## [Task]
Tell how many lines in the data contain the string "purple", using a single number as the whole reply.

## [Data to use]
= = =
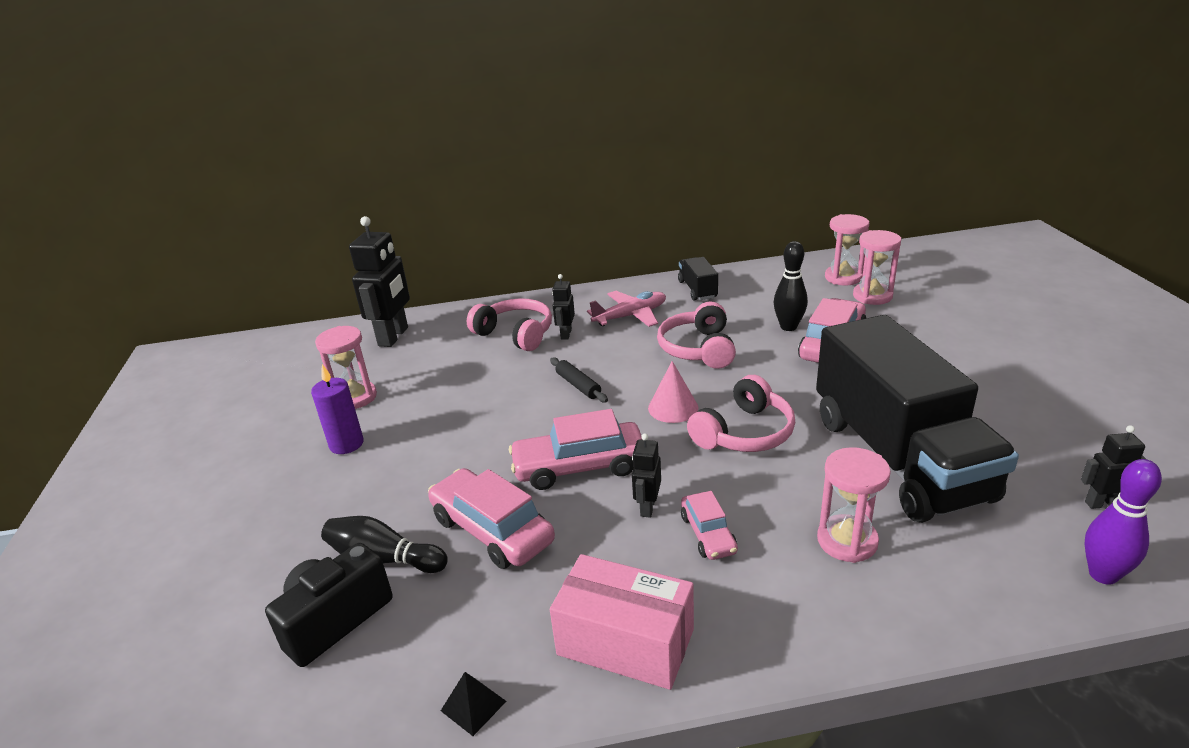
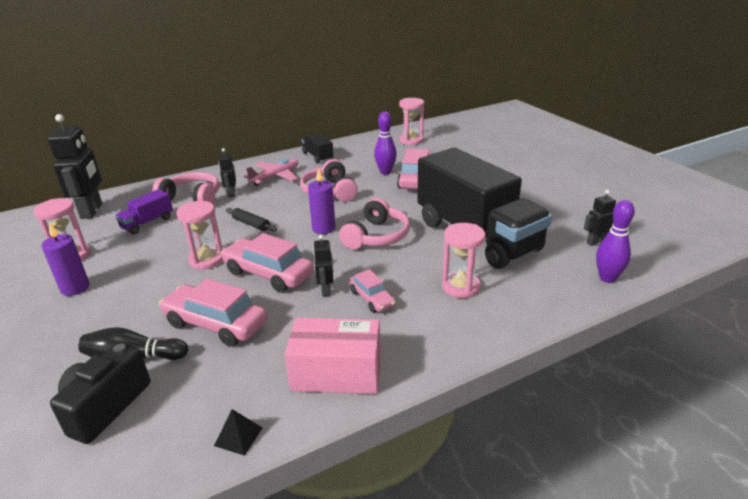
camera: 20 degrees left, 0 degrees up
(452, 364) = (147, 223): none -> purple truck
(579, 466) = (268, 273): pink car -> pink car turned 60 degrees clockwise
(673, 408) = (323, 228): pink cone -> purple candle
(788, 327) = (385, 172): black bowling pin -> purple bowling pin
(872, 296) = (432, 149): pink hourglass -> pink hourglass (207, 260)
= = =
## [Exercise solution]
3